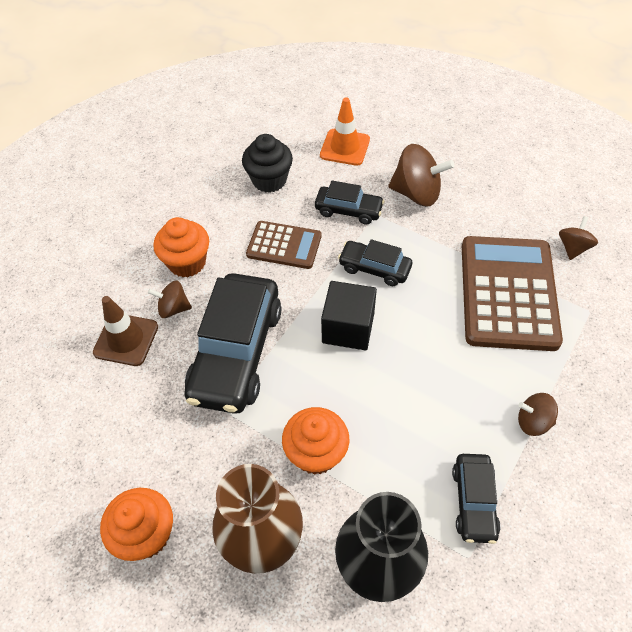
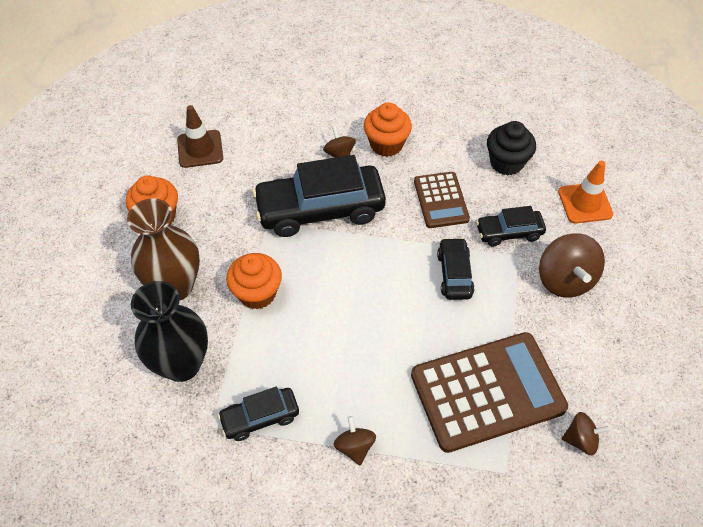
camera: 65 degrees right, 0 degrees up
(126, 339) = (298, 139): brown traffic cone -> brown traffic cone (200, 149)
(348, 210) = (509, 232): black car -> black car turned 90 degrees clockwise
(348, 328) = (381, 275): black cube -> none

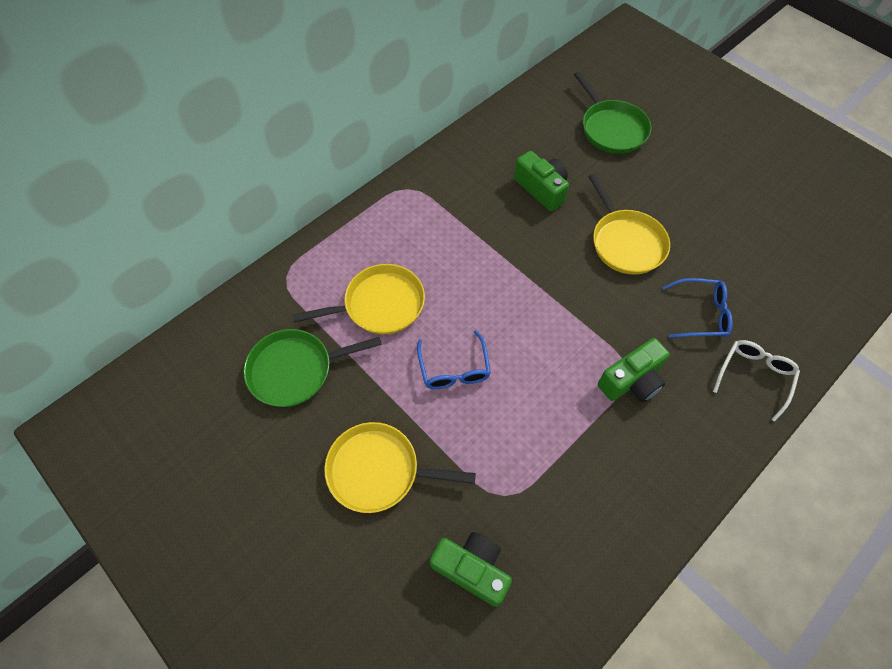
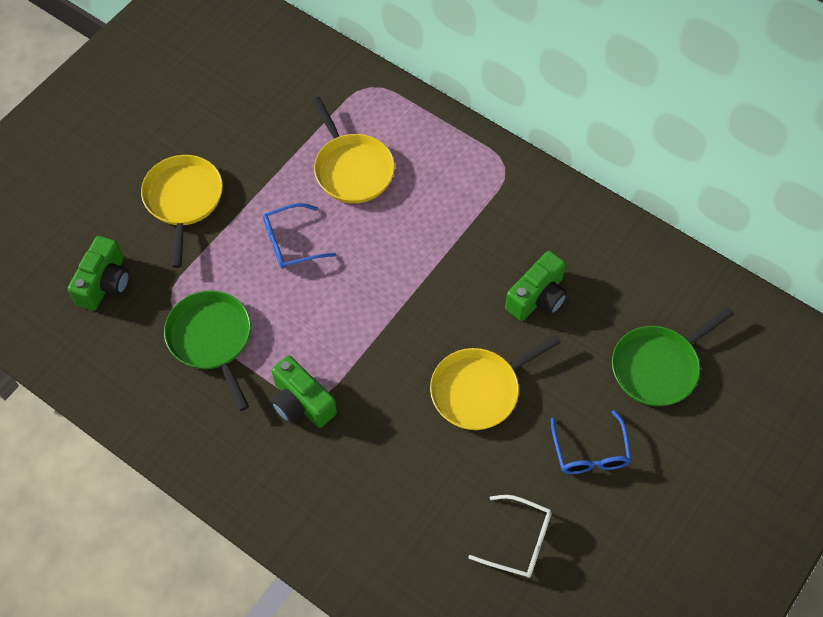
camera: 80 degrees right, 0 degrees up
(295, 370) = (271, 117): green pan -> green pan (211, 339)
(701, 314) = (395, 471): blue glasses -> blue glasses (590, 452)
(754, 376) = (324, 525): white glasses -> white glasses (519, 541)

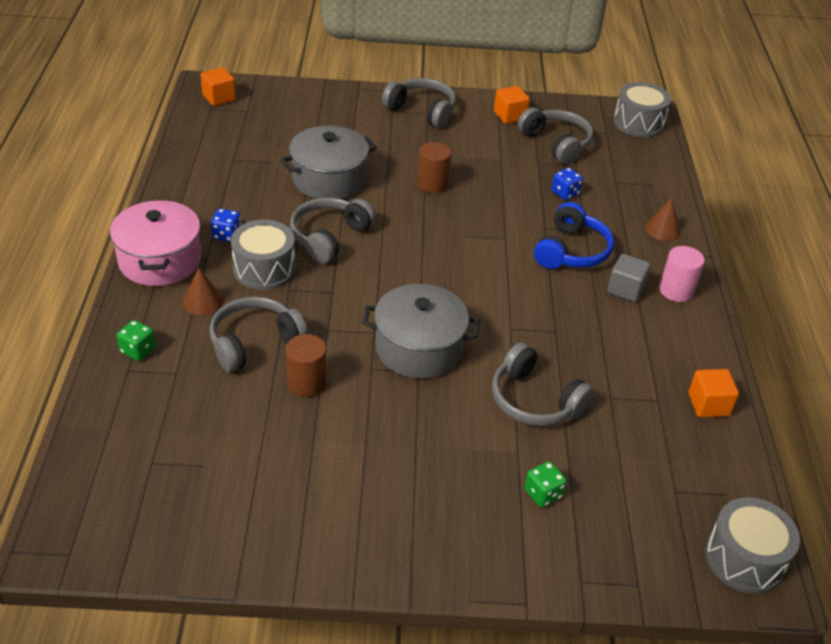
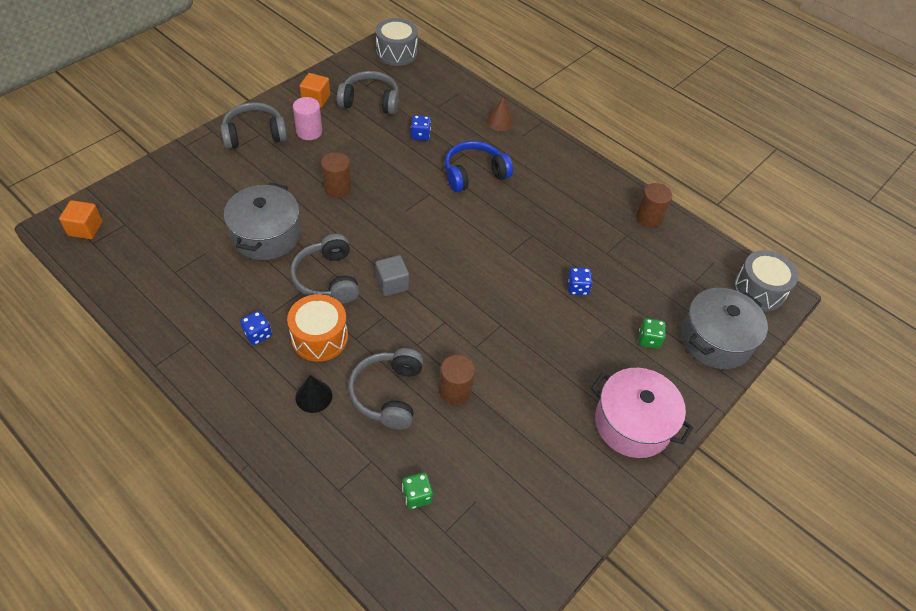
camera: 50 degrees left, 10 degrees up
(138, 350) = (324, 470): green dice -> green dice (417, 496)
(160, 260) = (239, 394): pink pot -> pink pot (632, 423)
(202, 301) = (313, 396): brown cone -> black cone
(264, 269) = (319, 337): grey drum -> orange drum
(419, 348) = (482, 310): grey pot -> grey pot (715, 340)
(535, 400) = (577, 288): grey headphones -> blue dice
(571, 251) = (474, 174): blue headphones -> blue headphones turned 90 degrees counterclockwise
(625, 289) = (531, 177): grey cube -> grey cube (392, 284)
(676, 290) = (554, 158): pink cylinder -> pink cylinder (309, 132)
(708, 405) = (649, 217): orange cube -> brown cylinder

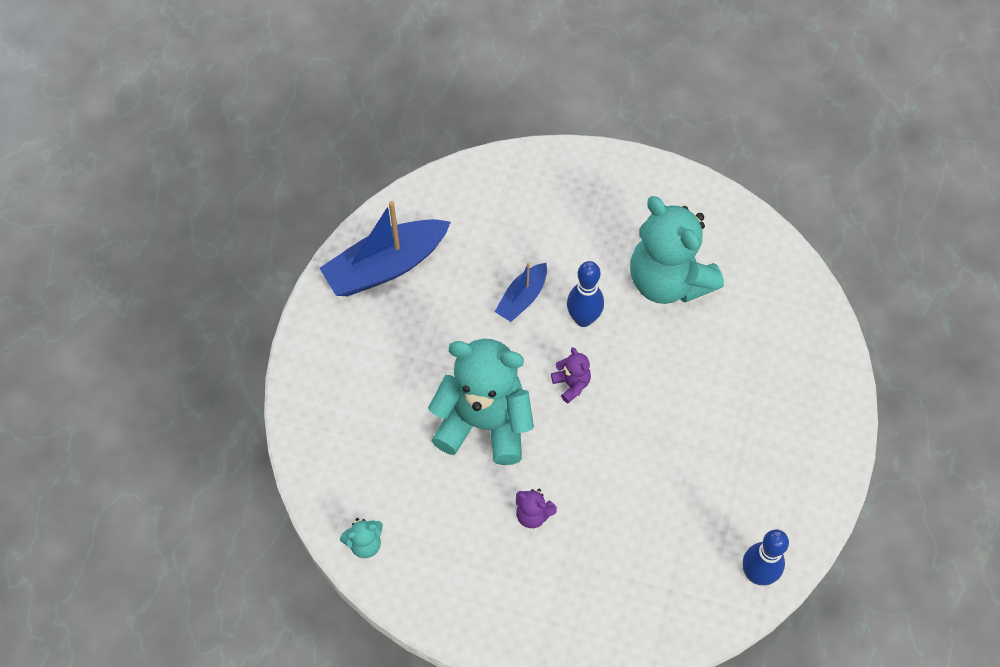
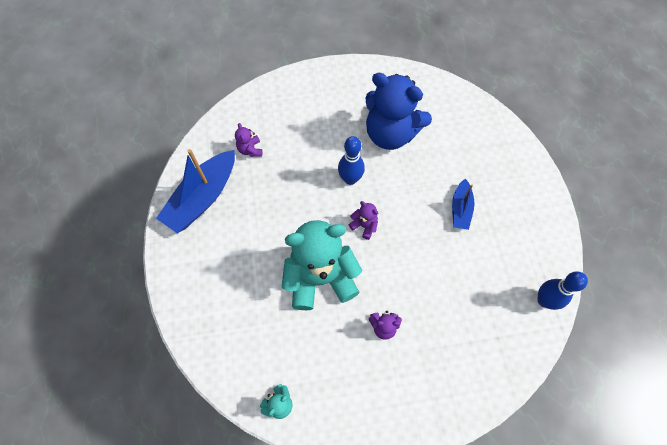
camera: 25 degrees left, 5 degrees up
(473, 229) = (250, 149): none -> purple teddy bear
(522, 298) = (304, 182): blue boat -> blue boat (460, 209)
(668, 281) = (390, 133): turquoise teddy bear -> blue teddy bear

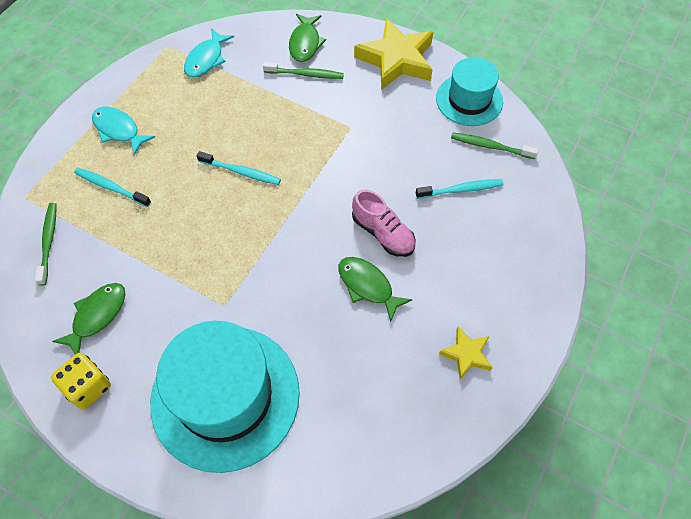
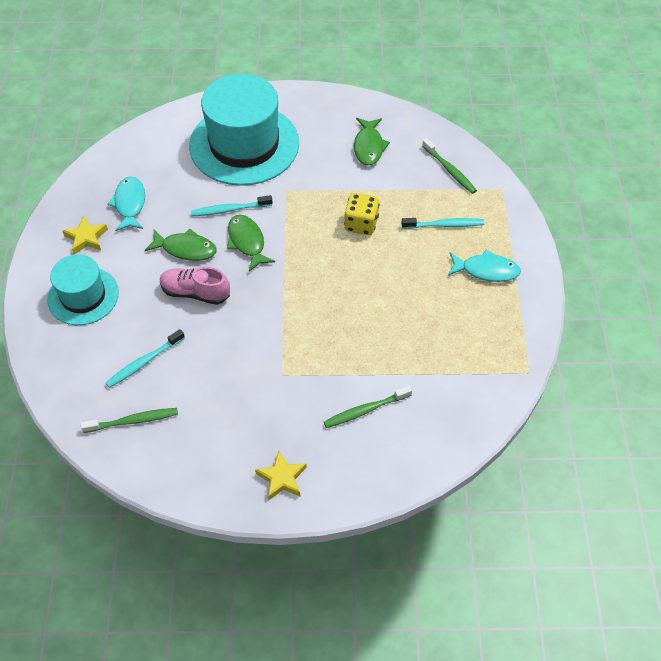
camera: 150 degrees right, 5 degrees down
(88, 387) = (337, 112): yellow dice -> yellow dice (361, 224)
(206, 59) = (476, 376): turquoise fish -> turquoise fish (130, 204)
(241, 172) = (350, 286): turquoise toothbrush -> turquoise toothbrush (229, 209)
(305, 43) = (393, 448): green fish -> green fish (247, 242)
(396, 60) = (282, 478): yellow star -> yellow star, size x0.51
(469, 100) = (177, 466): turquoise hat -> turquoise hat (83, 296)

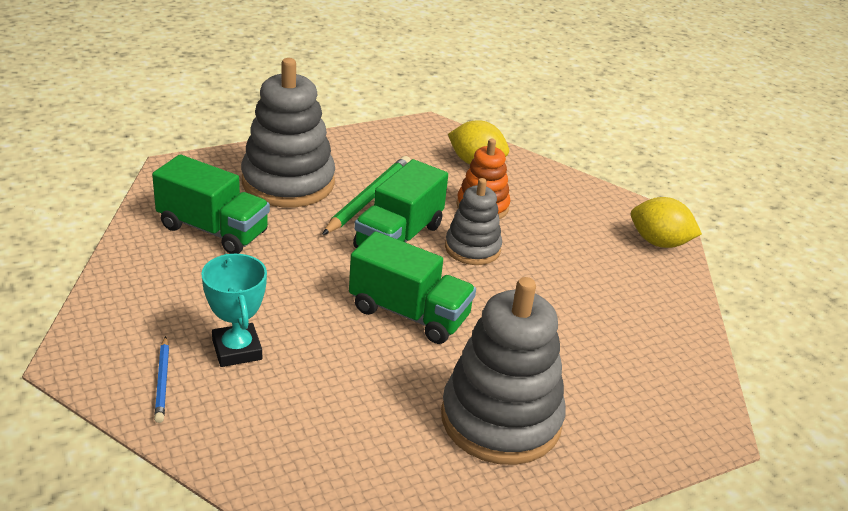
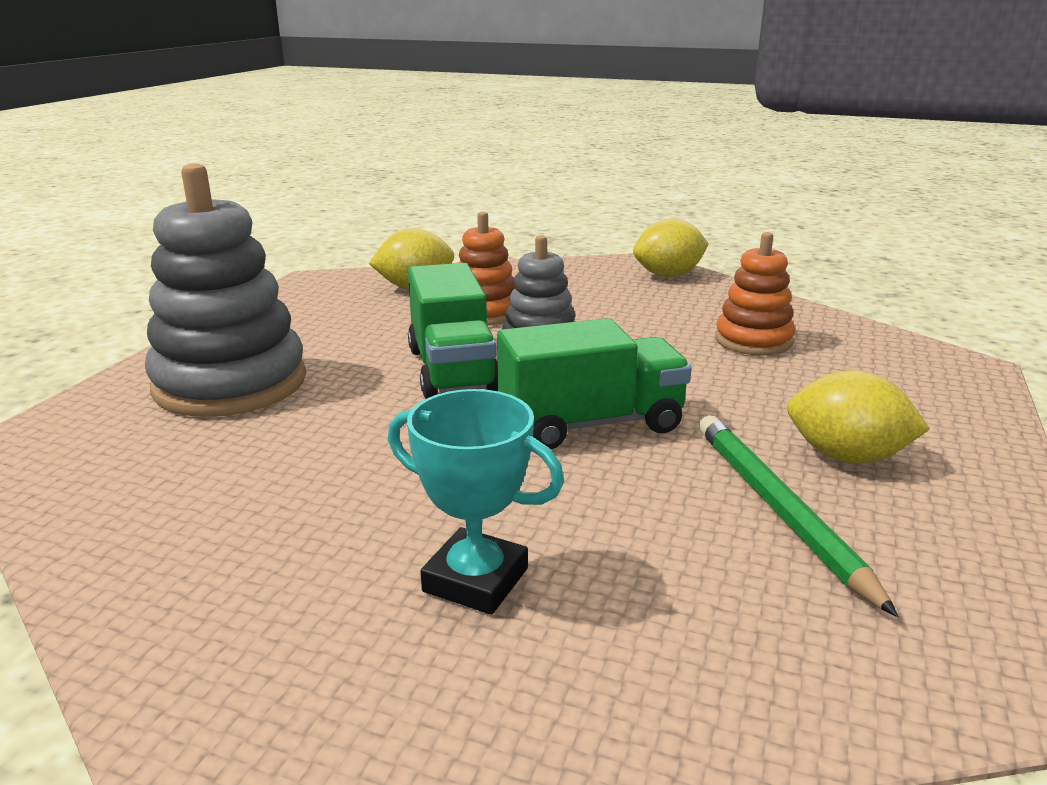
camera: 40 degrees left, 10 degrees down
(162, 381) = (443, 696): blue pencil -> none
(213, 230) = (202, 474): green truck -> none
(369, 198) = (357, 355): green pencil -> green pencil (778, 509)
(501, 419) = (846, 456): grey stacking toy -> yellow lemon
(607, 324) = (753, 341): none -> orange stacking toy

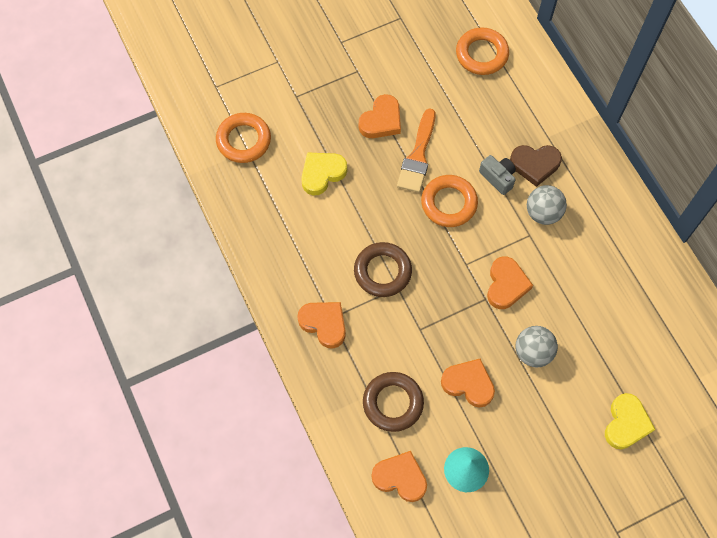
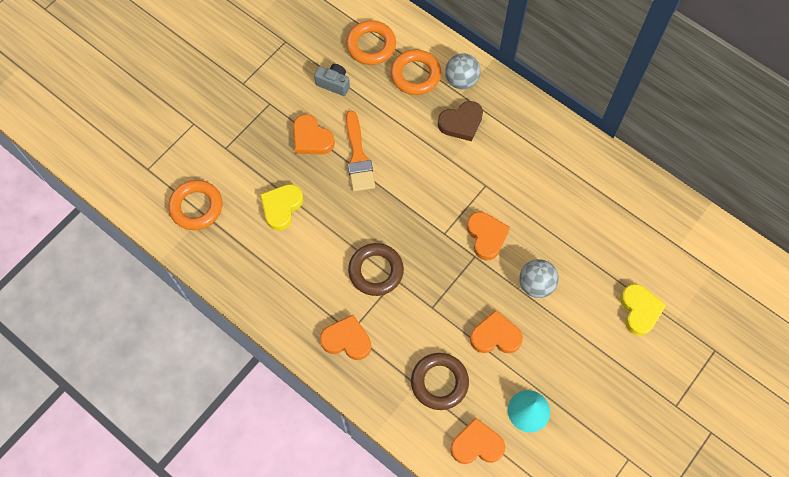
camera: 25 degrees left, 0 degrees up
(381, 120) = (311, 138): orange heart -> orange heart turned 120 degrees clockwise
(449, 203) = (404, 187): orange ring -> orange ring (415, 75)
(498, 178) = (435, 147): grey camera -> grey camera (334, 84)
(543, 213) = (487, 161): grey ball -> grey ball (461, 80)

## Problem statement:
While skipping the pictures, transcribe the data above from the line showing "(535, 400) = (577, 288): grey" through the line showing "(369, 198) = (357, 355): green", exactly and with both ends.

## Answer space:
(535, 400) = (577, 288): grey headphones -> blue dice
(571, 251) = (474, 174): blue headphones -> blue headphones turned 90 degrees counterclockwise
(625, 289) = (531, 177): grey cube -> grey cube (392, 284)
(676, 290) = (554, 158): pink cylinder -> pink cylinder (309, 132)
(708, 405) = (649, 217): orange cube -> brown cylinder

camera: 25 degrees left, 5 degrees up
(473, 229) = (250, 149): none -> purple teddy bear
(522, 298) = (304, 182): blue boat -> blue boat (460, 209)
(668, 281) = (390, 133): turquoise teddy bear -> blue teddy bear

camera: 150 degrees right, 5 degrees down
(88, 387) = (337, 112): yellow dice -> yellow dice (361, 224)
(206, 59) = (476, 376): turquoise fish -> turquoise fish (130, 204)
(241, 172) = (350, 286): turquoise toothbrush -> turquoise toothbrush (229, 209)
(305, 43) = (393, 448): green fish -> green fish (247, 242)
(396, 60) = (282, 478): yellow star -> yellow star, size x0.51
(469, 100) = (177, 466): turquoise hat -> turquoise hat (83, 296)

camera: 40 degrees left, 10 degrees down
(162, 381) = (443, 696): blue pencil -> none
(213, 230) = (202, 474): green truck -> none
(369, 198) = (357, 355): green pencil -> green pencil (778, 509)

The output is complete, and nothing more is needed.